Aim of the task:
Go to the line in the entries below that holds "yellow pentagon: (229, 534)" and repeat exactly from there through the line that holds "green line: (307, 196)", inclusive.

★ ★ ★ ★ ★

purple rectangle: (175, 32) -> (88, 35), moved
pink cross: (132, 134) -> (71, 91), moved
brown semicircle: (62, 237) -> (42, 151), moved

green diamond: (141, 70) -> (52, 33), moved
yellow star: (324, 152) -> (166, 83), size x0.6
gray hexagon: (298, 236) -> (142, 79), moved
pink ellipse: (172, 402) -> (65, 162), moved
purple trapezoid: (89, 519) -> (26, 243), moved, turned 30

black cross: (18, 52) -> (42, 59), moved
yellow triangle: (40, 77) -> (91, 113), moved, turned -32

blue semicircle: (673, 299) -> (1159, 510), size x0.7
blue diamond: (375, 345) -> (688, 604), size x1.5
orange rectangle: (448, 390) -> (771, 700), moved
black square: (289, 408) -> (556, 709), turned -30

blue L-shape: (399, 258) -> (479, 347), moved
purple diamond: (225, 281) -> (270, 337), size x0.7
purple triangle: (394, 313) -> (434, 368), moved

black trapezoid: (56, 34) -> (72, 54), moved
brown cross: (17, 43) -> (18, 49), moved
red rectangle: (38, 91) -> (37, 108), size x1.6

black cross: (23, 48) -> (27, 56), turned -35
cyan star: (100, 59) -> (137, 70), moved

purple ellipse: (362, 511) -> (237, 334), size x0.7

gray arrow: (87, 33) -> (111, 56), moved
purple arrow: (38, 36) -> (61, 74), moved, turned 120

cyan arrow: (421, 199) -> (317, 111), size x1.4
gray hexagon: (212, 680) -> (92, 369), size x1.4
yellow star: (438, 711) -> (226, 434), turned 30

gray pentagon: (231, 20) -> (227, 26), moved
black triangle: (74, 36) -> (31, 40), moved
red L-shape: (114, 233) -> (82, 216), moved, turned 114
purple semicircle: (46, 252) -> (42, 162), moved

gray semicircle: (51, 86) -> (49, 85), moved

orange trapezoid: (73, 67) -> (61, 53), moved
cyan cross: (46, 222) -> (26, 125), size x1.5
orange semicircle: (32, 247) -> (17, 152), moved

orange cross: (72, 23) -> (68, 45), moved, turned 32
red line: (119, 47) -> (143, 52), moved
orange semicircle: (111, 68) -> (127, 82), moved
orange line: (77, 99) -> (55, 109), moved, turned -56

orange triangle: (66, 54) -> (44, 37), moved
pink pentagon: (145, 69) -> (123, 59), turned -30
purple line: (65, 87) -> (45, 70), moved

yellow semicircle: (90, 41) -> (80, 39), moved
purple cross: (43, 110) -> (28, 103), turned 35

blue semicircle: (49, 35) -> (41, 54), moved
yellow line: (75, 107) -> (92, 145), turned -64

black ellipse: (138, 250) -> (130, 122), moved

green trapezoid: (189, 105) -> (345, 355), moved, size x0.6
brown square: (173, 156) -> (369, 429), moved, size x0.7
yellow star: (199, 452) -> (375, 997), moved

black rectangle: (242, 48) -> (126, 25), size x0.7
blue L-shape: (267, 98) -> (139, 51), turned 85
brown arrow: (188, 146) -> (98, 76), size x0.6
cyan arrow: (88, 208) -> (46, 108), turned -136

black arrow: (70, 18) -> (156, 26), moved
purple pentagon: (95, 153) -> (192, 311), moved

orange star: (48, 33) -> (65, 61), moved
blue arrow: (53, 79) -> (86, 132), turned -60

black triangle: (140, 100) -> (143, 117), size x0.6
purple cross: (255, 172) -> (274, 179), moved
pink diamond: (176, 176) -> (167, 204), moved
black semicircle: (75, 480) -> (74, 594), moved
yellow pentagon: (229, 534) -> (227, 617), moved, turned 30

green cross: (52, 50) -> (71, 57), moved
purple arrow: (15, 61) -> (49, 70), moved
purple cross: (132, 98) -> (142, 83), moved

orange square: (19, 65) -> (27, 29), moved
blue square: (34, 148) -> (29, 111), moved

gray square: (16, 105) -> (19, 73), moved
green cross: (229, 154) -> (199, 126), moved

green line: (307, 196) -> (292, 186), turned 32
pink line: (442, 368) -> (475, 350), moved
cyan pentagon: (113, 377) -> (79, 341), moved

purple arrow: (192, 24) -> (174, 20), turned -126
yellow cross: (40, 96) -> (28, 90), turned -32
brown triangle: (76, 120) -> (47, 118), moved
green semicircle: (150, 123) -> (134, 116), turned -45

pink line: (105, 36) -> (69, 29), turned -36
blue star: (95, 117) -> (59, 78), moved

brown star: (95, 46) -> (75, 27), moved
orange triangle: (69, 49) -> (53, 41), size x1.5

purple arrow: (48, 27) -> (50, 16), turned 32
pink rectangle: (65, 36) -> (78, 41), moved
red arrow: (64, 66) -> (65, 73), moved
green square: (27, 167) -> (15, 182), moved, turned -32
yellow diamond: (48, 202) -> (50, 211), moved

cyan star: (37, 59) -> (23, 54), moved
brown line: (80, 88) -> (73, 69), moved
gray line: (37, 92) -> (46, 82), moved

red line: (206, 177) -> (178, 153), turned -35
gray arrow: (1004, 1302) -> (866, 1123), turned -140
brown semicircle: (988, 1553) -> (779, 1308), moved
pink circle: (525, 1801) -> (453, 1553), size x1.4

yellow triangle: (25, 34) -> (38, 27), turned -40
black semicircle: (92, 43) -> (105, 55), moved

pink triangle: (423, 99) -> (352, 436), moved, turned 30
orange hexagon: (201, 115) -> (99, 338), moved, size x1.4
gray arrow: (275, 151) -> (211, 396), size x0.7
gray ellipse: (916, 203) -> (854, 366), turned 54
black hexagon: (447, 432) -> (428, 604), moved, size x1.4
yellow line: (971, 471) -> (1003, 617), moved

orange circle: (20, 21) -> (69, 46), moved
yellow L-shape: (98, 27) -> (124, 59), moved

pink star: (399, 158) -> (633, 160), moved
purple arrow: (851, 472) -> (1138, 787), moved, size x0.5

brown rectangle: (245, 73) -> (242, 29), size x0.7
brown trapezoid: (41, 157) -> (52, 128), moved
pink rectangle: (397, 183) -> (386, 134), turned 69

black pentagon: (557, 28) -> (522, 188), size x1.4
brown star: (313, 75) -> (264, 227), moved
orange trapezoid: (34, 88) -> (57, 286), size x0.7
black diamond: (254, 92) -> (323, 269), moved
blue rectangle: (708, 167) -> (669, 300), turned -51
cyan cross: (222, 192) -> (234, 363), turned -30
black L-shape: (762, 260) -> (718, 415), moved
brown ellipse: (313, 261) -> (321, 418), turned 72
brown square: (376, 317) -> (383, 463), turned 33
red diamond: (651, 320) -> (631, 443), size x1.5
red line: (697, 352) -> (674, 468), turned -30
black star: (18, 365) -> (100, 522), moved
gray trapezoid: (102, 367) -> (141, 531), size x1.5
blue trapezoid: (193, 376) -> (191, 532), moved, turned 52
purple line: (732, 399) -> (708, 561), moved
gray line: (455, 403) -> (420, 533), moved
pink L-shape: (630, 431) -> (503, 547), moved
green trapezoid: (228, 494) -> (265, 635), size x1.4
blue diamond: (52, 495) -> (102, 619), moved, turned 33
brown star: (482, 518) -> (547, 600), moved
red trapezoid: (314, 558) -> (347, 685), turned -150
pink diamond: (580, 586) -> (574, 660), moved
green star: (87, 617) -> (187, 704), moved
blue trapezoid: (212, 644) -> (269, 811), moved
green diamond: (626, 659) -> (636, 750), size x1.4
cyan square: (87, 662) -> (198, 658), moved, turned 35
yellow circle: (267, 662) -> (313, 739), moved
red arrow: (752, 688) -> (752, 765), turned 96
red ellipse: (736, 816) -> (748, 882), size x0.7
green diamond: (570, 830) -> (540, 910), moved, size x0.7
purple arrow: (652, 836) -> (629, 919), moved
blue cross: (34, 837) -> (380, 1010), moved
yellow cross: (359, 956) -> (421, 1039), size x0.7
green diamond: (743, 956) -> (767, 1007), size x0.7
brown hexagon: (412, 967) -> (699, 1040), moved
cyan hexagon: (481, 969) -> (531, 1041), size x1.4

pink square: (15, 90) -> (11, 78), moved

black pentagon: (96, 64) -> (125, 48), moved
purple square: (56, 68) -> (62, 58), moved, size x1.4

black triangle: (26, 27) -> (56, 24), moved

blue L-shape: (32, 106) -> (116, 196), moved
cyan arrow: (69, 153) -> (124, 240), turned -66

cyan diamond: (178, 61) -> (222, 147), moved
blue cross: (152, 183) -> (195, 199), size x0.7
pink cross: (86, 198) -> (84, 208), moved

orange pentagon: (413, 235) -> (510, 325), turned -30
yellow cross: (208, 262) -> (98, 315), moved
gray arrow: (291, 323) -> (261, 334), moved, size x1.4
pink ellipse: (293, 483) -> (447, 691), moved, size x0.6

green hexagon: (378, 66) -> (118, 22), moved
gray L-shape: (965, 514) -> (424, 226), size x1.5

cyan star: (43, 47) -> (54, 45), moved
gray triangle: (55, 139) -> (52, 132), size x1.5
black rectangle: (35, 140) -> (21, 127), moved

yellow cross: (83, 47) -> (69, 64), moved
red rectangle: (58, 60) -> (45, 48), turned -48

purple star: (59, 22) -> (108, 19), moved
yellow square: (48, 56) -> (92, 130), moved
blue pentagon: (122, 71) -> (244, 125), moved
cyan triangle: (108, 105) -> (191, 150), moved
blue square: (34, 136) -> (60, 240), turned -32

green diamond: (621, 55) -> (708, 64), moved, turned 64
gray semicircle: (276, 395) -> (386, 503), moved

★ ★ ★ ★ ★

Problem solution:
yellow pentagon: (229, 534) -> (227, 617), moved, turned 30

green cross: (52, 50) -> (71, 57), moved
purple arrow: (15, 61) -> (49, 70), moved
purple cross: (132, 98) -> (142, 83), moved

orange square: (19, 65) -> (27, 29), moved
blue square: (34, 148) -> (29, 111), moved

gray square: (16, 105) -> (19, 73), moved
green cross: (229, 154) -> (199, 126), moved

green line: (307, 196) -> (292, 186), turned 32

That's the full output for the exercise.